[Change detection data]
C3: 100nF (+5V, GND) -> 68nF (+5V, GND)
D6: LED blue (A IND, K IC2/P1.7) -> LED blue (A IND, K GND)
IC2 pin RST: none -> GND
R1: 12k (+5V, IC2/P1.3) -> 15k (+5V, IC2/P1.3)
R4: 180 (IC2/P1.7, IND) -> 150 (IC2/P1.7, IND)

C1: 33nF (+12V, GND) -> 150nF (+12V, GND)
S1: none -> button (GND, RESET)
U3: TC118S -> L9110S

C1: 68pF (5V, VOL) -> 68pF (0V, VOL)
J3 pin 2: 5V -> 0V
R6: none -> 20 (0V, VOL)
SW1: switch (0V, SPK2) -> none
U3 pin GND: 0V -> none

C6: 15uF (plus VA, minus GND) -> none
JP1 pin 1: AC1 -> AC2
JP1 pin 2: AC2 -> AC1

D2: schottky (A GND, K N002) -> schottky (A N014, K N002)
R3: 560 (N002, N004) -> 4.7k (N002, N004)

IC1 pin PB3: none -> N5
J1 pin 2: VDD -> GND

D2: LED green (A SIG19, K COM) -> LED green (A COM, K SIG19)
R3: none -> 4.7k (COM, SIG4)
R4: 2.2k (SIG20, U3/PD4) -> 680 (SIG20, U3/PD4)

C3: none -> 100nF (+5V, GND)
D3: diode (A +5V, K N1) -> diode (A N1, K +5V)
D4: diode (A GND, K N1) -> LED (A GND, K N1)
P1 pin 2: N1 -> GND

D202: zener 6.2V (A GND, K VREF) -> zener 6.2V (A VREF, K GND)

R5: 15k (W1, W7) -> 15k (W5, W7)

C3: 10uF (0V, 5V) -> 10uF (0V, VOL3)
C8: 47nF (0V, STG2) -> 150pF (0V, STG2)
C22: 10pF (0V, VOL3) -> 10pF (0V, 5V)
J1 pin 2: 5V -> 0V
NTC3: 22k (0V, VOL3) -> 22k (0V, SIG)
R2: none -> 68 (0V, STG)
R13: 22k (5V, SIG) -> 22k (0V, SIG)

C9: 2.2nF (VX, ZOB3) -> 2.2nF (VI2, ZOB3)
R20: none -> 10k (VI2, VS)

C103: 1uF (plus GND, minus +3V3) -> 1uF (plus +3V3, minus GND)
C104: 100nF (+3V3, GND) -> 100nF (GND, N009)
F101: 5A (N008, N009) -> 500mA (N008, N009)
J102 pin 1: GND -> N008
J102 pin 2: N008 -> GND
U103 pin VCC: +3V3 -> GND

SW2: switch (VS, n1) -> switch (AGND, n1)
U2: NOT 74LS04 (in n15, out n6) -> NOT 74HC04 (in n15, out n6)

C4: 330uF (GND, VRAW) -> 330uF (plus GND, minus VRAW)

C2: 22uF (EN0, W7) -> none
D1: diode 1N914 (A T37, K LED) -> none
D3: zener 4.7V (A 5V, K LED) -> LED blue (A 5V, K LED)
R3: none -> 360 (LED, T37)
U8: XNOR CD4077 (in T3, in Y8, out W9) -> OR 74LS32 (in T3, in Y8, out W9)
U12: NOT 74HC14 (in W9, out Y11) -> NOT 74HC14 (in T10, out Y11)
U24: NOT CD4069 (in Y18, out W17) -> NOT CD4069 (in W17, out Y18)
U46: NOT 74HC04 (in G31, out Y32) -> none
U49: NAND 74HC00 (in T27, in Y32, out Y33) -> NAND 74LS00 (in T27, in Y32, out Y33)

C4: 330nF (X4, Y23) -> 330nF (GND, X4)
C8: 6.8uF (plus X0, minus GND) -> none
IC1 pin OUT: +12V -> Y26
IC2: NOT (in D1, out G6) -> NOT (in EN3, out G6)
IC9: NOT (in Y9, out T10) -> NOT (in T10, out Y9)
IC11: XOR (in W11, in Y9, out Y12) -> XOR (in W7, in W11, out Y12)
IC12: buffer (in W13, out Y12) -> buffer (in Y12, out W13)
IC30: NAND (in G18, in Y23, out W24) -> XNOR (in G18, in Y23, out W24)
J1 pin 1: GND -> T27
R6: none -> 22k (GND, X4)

REQUIREMENT: From the line that holds "IC9: NOT (in" to the last line of the records above, print each line exactly. Add nothing else.

PROBLEM SOLUTION:
IC9: NOT (in Y9, out T10) -> NOT (in T10, out Y9)
IC11: XOR (in W11, in Y9, out Y12) -> XOR (in W7, in W11, out Y12)
IC12: buffer (in W13, out Y12) -> buffer (in Y12, out W13)
IC30: NAND (in G18, in Y23, out W24) -> XNOR (in G18, in Y23, out W24)
J1 pin 1: GND -> T27
R6: none -> 22k (GND, X4)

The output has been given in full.